▶ **Assignment**
Within the data below, determine how many lines contain "rolling" and supply only that figure.
===== Data section =====
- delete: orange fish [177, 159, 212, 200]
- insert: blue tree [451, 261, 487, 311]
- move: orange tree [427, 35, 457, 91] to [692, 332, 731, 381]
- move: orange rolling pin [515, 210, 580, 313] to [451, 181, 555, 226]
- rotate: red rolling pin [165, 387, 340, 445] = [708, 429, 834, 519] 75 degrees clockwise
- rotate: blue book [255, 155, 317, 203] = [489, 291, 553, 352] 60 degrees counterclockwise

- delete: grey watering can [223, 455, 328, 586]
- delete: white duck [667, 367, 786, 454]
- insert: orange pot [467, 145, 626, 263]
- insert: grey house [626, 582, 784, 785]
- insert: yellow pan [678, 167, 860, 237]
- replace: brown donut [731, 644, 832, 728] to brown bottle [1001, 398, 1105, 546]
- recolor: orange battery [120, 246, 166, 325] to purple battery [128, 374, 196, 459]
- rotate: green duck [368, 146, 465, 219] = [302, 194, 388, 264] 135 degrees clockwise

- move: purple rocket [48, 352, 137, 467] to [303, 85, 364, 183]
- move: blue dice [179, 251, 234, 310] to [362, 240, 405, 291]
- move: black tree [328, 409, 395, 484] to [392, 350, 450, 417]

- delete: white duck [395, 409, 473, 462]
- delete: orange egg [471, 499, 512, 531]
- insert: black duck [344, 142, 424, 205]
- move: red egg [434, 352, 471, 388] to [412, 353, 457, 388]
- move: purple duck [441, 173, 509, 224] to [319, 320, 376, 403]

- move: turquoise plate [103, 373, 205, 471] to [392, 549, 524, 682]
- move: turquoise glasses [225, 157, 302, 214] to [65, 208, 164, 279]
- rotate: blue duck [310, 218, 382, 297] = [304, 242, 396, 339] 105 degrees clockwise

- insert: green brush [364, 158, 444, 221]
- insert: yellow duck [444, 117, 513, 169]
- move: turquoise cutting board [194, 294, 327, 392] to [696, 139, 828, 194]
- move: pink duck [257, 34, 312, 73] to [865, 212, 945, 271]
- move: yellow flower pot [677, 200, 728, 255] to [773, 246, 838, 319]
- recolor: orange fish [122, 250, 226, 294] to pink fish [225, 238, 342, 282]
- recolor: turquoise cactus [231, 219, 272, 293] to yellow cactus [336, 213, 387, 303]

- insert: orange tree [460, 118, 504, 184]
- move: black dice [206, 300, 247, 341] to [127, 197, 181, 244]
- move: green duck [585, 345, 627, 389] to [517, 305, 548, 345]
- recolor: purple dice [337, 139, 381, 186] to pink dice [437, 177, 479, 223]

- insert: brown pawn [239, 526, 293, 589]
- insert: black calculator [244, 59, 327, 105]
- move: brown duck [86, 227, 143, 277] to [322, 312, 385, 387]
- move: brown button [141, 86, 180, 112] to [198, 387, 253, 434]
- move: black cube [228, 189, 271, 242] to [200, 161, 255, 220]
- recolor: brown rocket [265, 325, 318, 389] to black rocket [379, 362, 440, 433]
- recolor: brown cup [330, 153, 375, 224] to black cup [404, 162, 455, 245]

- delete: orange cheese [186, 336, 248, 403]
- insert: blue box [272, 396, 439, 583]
=====
▶ **Task answer**
2